━━ Records shown ━━

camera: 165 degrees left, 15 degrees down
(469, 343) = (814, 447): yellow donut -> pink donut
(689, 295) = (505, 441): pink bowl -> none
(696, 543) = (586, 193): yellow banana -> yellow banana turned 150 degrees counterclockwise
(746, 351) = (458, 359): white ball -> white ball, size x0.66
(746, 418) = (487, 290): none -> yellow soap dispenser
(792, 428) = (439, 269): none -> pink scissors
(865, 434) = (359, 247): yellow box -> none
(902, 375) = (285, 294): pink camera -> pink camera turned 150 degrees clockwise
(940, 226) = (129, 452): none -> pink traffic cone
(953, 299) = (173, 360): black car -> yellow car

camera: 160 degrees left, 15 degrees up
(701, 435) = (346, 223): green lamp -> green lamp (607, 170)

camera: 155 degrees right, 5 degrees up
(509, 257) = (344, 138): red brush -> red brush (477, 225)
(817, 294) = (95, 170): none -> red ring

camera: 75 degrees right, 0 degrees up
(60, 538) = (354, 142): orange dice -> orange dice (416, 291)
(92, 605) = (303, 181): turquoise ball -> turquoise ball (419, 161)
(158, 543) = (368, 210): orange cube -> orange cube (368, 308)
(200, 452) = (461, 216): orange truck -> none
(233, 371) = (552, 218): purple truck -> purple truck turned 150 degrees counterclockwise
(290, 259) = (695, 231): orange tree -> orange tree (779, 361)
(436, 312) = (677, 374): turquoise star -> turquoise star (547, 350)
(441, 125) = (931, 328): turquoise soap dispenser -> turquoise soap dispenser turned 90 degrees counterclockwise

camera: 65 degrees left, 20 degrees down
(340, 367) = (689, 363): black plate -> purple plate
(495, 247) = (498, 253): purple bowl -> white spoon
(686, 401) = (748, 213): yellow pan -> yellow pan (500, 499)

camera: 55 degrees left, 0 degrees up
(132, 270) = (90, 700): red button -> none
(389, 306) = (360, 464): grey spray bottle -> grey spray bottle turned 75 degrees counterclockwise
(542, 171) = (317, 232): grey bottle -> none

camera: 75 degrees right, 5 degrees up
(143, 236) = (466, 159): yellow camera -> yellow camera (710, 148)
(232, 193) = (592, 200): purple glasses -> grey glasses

━━━

> [Task objective]
Both end lines included, restate word for word the lines above from the line with "(689, 295) = (505, 441): pink bowl -> none" to the line with "(701, 435) = (346, 223): green", and nothing else.

> [Answer area]
(689, 295) = (505, 441): pink bowl -> none
(696, 543) = (586, 193): yellow banana -> yellow banana turned 150 degrees counterclockwise
(746, 351) = (458, 359): white ball -> white ball, size x0.66
(746, 418) = (487, 290): none -> yellow soap dispenser
(792, 428) = (439, 269): none -> pink scissors
(865, 434) = (359, 247): yellow box -> none
(902, 375) = (285, 294): pink camera -> pink camera turned 150 degrees clockwise
(940, 226) = (129, 452): none -> pink traffic cone
(953, 299) = (173, 360): black car -> yellow car

camera: 160 degrees left, 15 degrees up
(701, 435) = (346, 223): green lamp -> green lamp (607, 170)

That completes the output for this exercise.